(Stored data entries)
************

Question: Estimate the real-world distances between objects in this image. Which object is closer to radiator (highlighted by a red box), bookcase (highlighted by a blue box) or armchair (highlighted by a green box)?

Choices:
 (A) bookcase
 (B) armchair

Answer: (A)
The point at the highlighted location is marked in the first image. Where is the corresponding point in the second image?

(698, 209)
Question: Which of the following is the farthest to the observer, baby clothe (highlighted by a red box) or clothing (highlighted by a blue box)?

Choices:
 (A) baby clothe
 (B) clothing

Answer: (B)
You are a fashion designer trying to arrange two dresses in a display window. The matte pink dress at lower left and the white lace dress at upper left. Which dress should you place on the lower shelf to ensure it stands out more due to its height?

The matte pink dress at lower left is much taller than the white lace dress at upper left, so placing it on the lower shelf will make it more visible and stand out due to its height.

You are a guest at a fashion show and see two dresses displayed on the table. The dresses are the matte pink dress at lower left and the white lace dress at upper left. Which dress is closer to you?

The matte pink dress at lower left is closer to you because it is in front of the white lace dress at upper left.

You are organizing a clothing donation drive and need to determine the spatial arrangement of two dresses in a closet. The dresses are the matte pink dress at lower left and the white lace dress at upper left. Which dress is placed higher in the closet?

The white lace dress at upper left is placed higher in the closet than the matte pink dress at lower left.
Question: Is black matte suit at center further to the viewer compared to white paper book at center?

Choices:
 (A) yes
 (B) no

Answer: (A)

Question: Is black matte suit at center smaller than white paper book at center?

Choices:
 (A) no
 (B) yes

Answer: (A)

************

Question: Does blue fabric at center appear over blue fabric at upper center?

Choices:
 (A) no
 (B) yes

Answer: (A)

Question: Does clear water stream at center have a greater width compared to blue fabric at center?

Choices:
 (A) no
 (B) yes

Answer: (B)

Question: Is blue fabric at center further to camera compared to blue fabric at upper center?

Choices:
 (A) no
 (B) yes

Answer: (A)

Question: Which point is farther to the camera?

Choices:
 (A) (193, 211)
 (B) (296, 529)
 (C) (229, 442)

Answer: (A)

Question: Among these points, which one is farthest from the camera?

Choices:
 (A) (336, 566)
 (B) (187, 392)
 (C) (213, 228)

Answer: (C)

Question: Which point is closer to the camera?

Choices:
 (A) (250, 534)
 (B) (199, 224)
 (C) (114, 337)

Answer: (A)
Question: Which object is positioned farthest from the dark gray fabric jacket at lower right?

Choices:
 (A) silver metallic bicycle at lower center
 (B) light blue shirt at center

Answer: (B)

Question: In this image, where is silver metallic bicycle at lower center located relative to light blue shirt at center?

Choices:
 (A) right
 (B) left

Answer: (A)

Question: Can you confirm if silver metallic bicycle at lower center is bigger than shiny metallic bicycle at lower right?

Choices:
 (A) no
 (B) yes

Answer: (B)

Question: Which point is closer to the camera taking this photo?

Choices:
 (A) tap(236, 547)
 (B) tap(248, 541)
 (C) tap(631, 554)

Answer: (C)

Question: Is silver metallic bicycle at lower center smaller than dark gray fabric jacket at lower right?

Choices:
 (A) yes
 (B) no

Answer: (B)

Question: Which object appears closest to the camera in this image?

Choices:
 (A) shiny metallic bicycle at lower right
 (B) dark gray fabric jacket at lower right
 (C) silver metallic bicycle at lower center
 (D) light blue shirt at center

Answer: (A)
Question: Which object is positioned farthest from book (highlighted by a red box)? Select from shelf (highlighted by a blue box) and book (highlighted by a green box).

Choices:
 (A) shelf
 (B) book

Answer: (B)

************

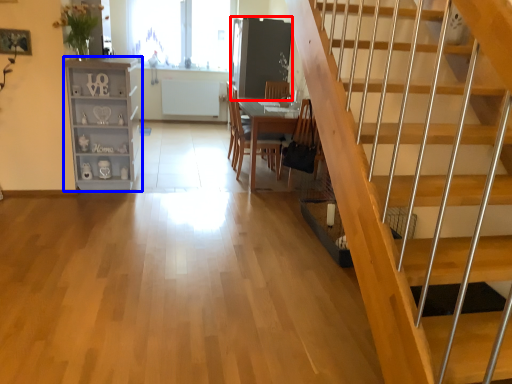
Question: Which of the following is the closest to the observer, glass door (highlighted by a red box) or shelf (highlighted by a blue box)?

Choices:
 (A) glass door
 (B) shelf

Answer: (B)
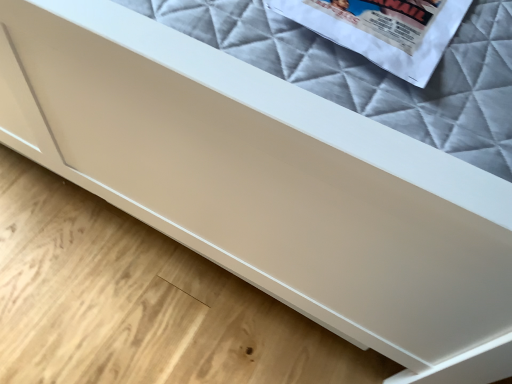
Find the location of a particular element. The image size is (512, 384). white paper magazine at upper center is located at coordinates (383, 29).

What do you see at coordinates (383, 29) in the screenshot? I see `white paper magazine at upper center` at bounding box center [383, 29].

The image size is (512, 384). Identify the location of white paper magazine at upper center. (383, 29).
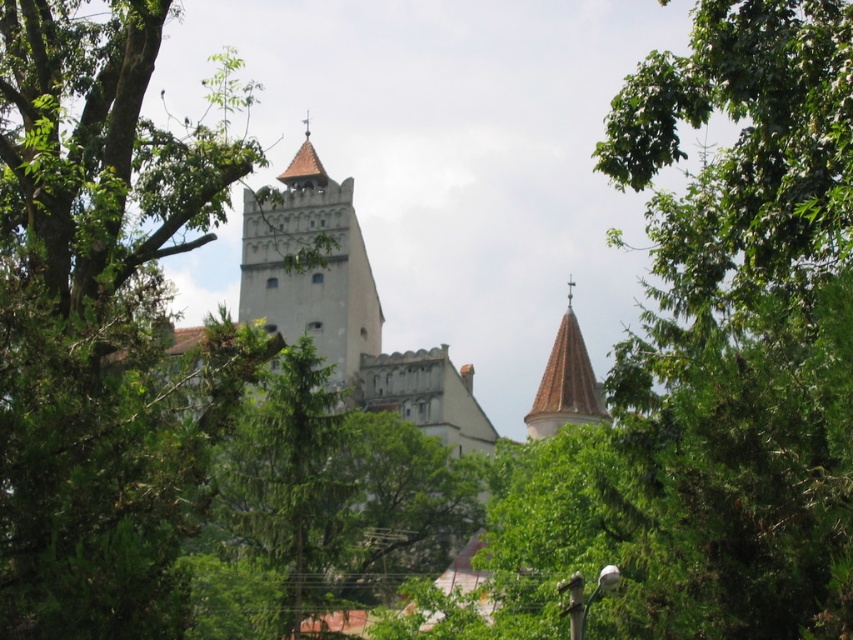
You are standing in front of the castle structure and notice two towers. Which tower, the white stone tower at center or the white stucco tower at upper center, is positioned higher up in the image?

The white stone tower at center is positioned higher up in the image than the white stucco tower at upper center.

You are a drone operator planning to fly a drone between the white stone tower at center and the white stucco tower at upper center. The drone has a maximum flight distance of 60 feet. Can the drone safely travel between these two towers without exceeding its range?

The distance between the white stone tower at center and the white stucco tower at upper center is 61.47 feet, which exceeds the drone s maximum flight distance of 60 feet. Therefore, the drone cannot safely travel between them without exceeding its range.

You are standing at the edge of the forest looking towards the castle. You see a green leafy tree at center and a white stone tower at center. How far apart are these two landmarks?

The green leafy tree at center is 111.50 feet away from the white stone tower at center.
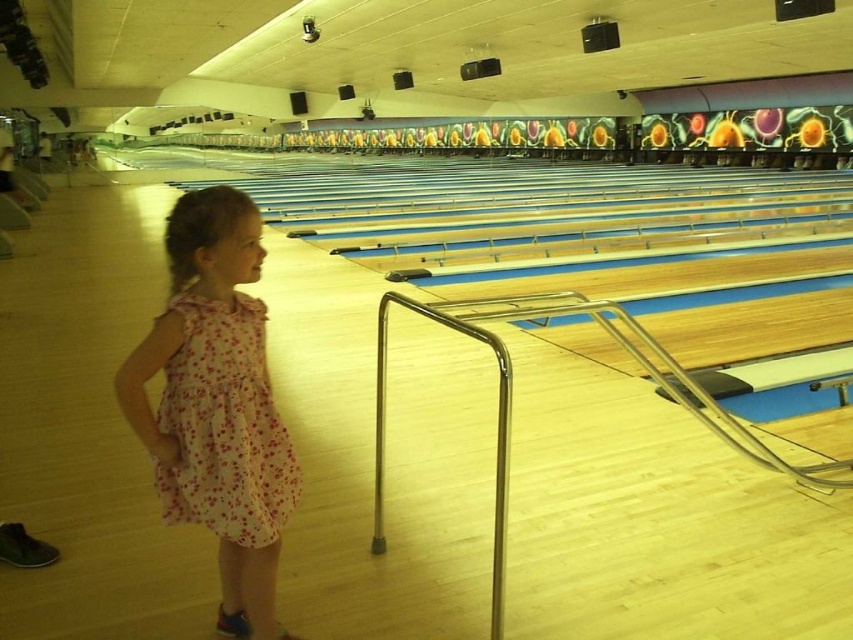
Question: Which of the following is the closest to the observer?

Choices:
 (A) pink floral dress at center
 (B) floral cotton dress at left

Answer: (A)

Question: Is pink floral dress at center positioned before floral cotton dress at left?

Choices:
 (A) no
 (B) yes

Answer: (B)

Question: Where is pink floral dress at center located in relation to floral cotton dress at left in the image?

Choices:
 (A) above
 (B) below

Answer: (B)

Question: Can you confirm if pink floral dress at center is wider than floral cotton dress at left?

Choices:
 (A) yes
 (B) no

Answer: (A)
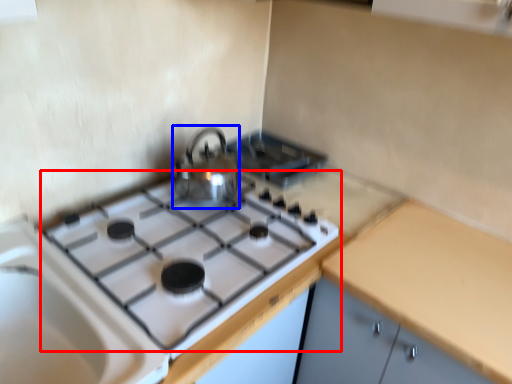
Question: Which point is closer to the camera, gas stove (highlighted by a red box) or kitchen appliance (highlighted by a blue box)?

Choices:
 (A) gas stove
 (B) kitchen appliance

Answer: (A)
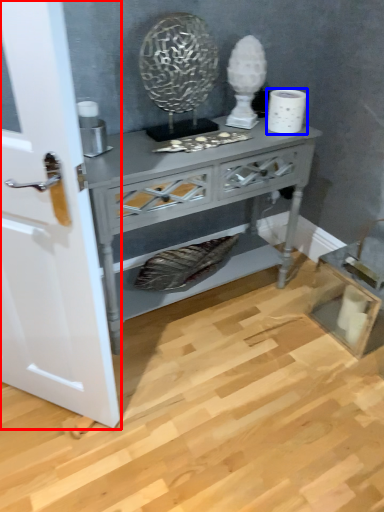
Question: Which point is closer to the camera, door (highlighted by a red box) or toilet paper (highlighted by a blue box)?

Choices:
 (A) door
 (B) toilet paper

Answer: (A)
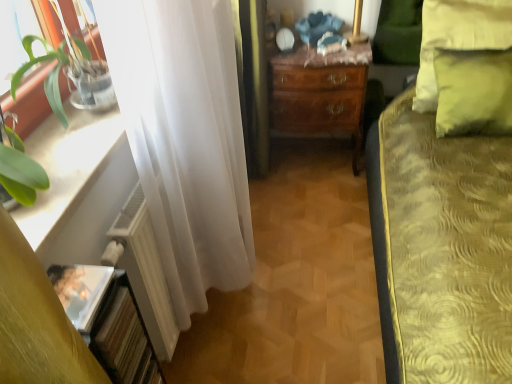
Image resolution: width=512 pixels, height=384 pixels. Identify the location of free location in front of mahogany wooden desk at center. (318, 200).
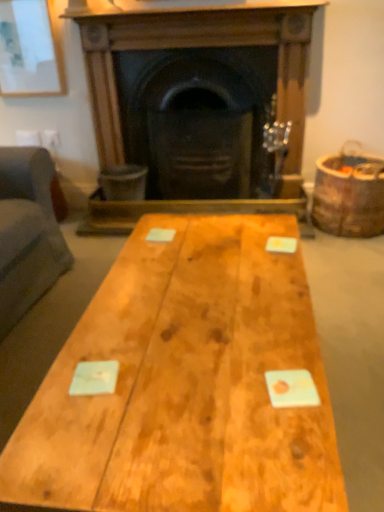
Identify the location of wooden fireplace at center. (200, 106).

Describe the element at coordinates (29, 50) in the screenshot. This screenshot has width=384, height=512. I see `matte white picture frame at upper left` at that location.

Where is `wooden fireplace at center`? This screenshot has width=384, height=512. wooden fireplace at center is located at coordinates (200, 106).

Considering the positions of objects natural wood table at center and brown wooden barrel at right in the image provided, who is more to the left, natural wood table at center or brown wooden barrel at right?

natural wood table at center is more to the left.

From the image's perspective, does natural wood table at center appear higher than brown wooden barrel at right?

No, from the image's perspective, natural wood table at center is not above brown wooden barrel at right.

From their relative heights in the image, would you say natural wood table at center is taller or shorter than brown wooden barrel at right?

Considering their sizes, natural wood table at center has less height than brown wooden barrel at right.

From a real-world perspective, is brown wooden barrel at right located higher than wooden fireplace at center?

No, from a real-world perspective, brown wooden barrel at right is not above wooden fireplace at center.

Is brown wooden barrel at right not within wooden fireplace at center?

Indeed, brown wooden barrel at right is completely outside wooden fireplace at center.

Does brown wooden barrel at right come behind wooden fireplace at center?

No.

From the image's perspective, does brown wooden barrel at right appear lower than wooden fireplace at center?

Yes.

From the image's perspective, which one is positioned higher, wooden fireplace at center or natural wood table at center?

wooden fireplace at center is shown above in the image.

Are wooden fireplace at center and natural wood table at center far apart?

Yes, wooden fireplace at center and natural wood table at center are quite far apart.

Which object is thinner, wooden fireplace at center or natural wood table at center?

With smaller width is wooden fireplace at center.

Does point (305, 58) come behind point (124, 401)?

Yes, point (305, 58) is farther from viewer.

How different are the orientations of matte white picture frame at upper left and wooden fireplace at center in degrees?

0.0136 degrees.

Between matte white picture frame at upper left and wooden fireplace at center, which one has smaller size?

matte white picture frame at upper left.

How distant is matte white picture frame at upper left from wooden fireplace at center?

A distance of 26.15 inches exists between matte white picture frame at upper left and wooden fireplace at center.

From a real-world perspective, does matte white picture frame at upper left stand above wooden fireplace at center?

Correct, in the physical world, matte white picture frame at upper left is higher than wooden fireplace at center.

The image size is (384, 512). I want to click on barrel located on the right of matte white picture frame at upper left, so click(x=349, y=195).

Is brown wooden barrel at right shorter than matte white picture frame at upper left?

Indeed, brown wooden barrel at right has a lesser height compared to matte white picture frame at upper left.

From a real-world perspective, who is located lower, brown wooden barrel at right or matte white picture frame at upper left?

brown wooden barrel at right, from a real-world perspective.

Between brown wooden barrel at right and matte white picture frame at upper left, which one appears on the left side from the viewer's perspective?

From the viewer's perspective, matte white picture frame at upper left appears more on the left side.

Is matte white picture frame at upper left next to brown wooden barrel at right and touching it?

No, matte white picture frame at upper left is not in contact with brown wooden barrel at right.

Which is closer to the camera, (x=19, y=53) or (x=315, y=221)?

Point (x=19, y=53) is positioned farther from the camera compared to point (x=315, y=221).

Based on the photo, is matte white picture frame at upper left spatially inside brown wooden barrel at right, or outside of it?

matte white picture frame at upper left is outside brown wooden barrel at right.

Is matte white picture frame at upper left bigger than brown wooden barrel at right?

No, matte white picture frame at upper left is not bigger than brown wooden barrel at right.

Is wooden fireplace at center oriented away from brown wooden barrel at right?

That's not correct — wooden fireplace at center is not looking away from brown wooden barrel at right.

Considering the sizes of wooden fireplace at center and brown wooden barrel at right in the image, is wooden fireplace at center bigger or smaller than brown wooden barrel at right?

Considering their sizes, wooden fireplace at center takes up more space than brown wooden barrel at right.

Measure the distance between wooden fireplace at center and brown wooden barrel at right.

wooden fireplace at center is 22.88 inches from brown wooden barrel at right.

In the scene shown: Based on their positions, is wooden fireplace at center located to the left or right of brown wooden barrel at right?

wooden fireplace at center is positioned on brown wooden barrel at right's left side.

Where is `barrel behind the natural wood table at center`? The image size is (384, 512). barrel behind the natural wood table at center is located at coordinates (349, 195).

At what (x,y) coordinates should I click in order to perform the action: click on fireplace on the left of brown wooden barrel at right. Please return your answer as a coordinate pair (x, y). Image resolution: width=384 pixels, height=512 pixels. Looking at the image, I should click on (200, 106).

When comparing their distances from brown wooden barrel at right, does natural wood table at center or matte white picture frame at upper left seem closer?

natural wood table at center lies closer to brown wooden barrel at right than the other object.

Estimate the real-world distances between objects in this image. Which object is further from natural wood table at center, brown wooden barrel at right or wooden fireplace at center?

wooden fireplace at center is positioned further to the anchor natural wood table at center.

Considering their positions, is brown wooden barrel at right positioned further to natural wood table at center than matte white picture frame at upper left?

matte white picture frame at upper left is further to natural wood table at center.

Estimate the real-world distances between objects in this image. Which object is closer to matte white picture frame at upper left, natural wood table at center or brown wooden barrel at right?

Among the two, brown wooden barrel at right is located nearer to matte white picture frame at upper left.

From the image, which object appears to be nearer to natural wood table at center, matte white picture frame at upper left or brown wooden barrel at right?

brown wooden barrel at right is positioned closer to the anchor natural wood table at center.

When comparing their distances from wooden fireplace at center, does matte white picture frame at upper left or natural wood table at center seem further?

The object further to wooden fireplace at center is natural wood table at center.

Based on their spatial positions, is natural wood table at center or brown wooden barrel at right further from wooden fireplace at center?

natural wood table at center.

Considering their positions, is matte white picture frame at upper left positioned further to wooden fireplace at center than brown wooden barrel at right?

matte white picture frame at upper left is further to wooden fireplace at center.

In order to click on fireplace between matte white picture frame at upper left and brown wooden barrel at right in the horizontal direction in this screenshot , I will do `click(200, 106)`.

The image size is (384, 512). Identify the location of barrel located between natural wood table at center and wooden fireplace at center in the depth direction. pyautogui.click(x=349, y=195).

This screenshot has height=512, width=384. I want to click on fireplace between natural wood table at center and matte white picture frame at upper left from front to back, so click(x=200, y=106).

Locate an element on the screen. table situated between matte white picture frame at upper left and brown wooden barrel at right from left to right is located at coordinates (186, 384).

************

* Your objective *
Copy the rows word for word, starting at the line that contains "You are standing at" and ending after the line that contains "The green leafy".

* Task response *
You are standing at the edge of the forest looking towards the castle. You see a green leafy tree at center and a white stone tower at center. How far apart are these two landmarks?

The green leafy tree at center is 111.50 feet away from the white stone tower at center.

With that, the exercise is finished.